Records provided:
* * *
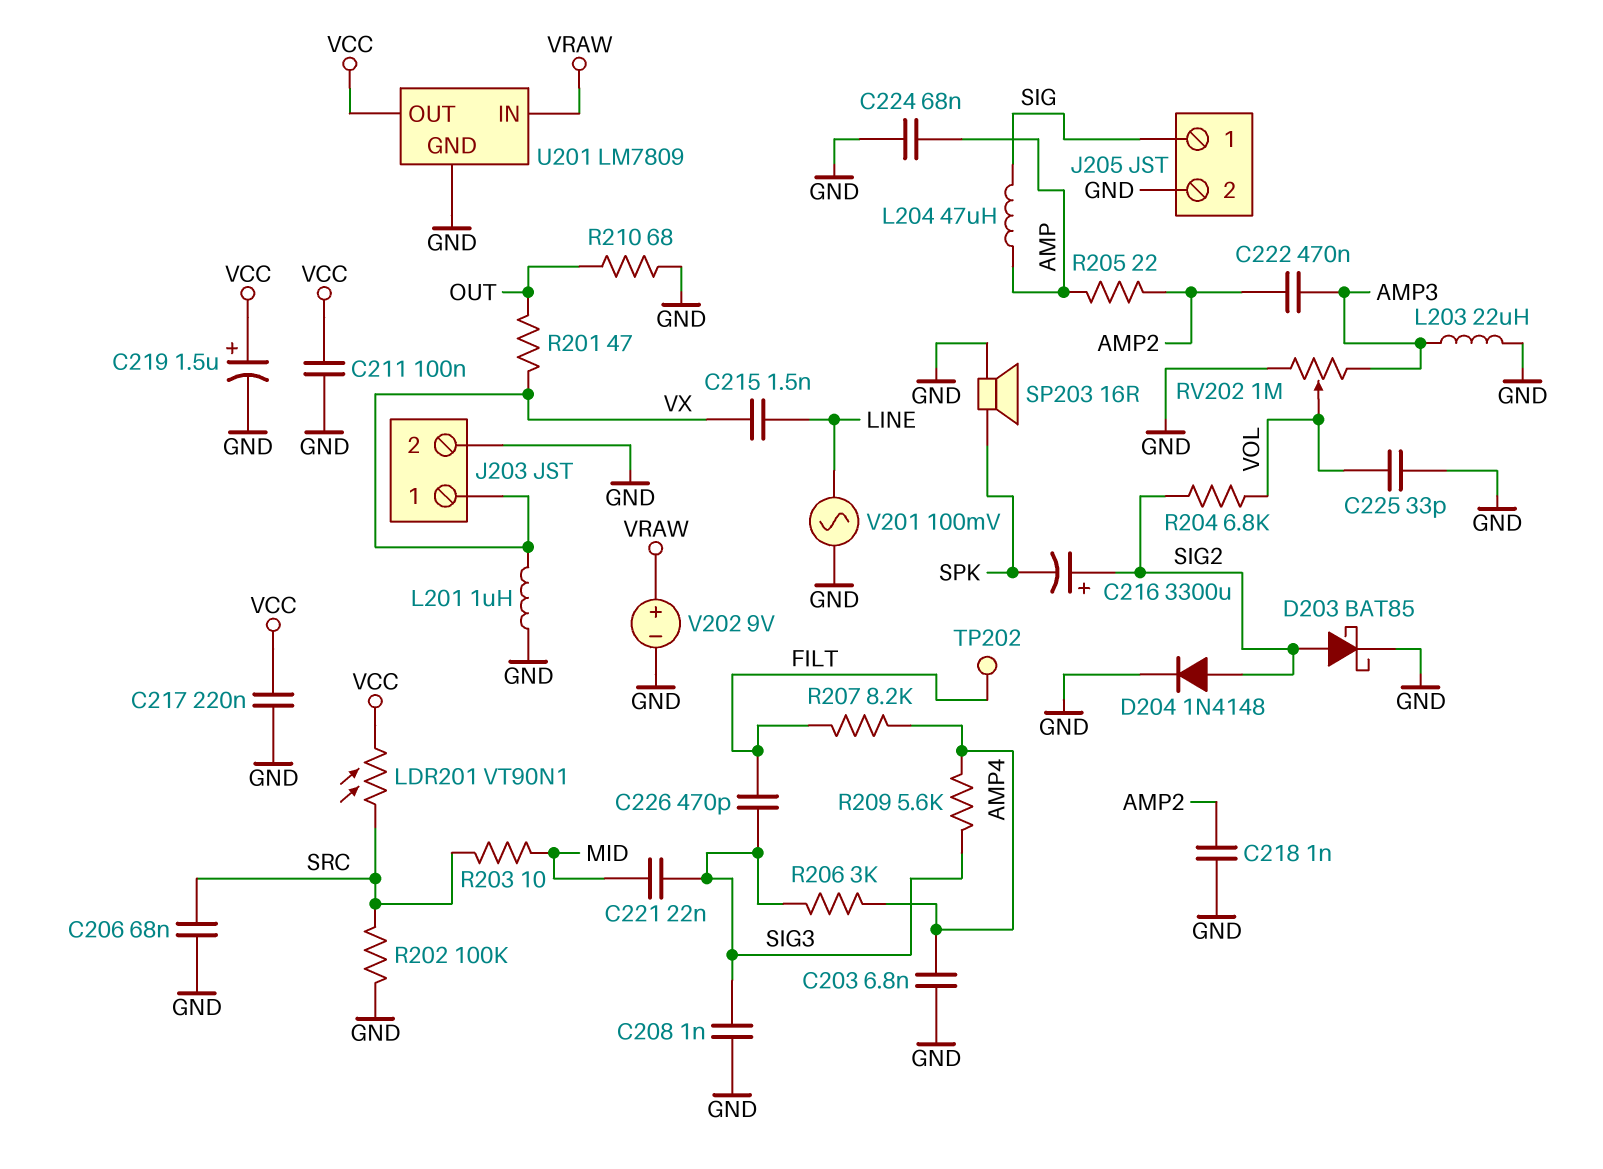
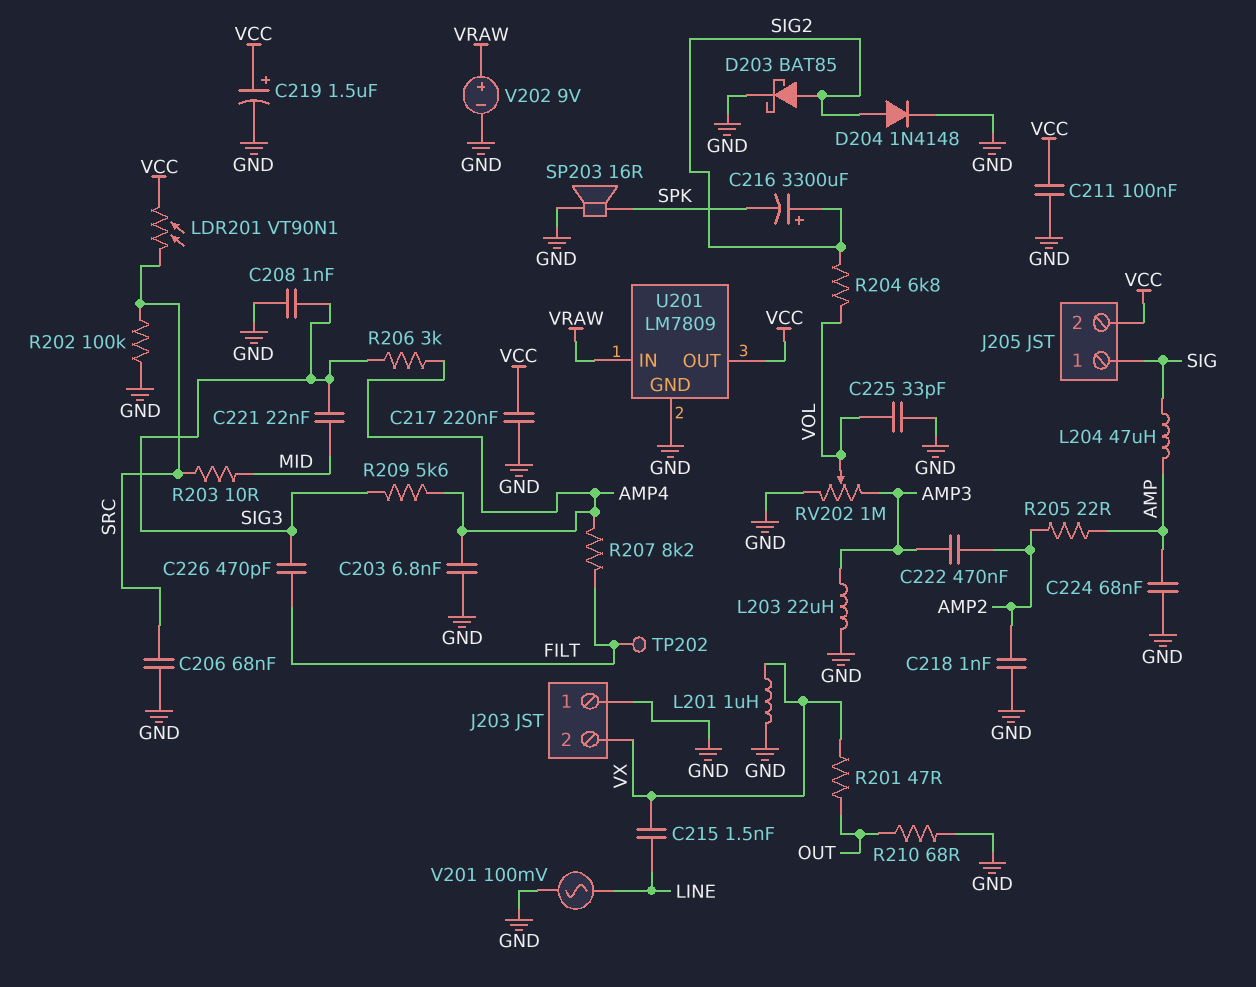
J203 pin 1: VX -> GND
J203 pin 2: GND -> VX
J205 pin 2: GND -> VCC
* * *
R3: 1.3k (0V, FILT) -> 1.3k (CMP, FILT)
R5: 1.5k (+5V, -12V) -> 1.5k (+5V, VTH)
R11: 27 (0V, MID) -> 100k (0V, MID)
* * *
Task requirements:
Using the data above, transcribe the lines that run from the line with "R3: 1.3k (0V, FILT) -> 1.3k (CMP, FILT)" to the line with "R11: 27 (0V, MID) -> 100k (0V, MID)", both ends kept, and output nothing else.

Completed task:
R3: 1.3k (0V, FILT) -> 1.3k (CMP, FILT)
R5: 1.5k (+5V, -12V) -> 1.5k (+5V, VTH)
R11: 27 (0V, MID) -> 100k (0V, MID)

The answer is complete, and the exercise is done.